• Available records
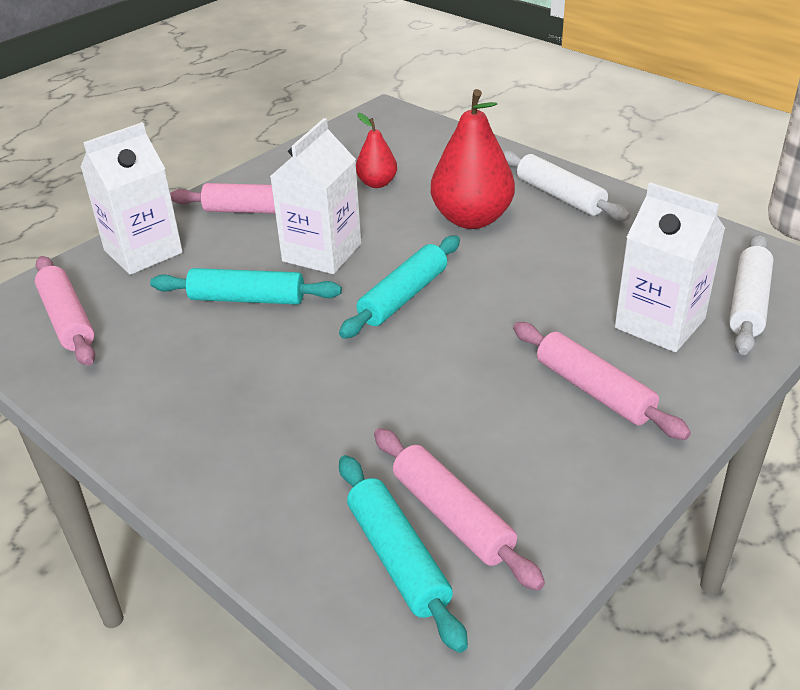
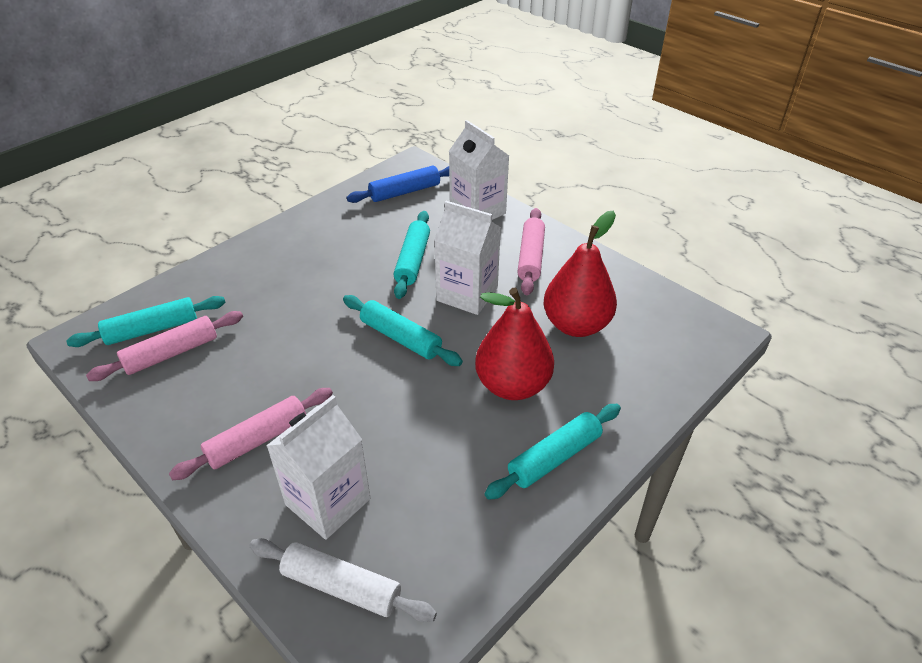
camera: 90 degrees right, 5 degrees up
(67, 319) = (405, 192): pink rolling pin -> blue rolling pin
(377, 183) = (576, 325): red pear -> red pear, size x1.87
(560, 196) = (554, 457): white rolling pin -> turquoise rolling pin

...

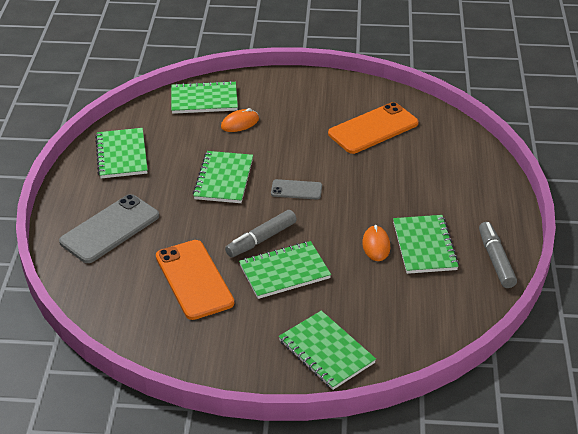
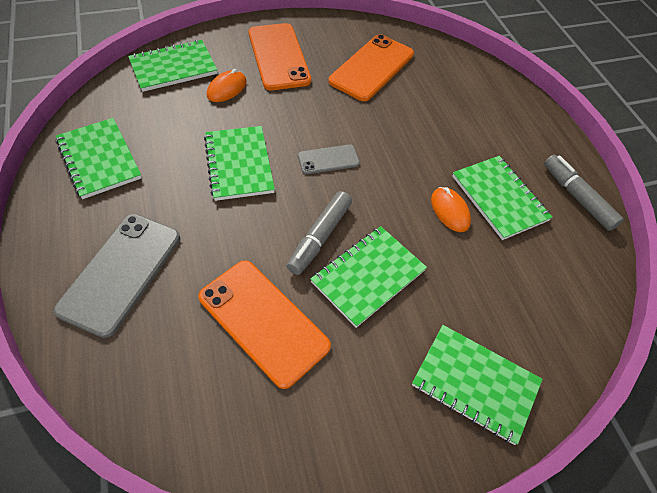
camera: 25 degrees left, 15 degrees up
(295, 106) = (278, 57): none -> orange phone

• What you have to do
Please return every line from the material above where the string "degrees" occurs.

• Expected output
camera: 90 degrees right, 5 degrees up
camera: 25 degrees left, 15 degrees up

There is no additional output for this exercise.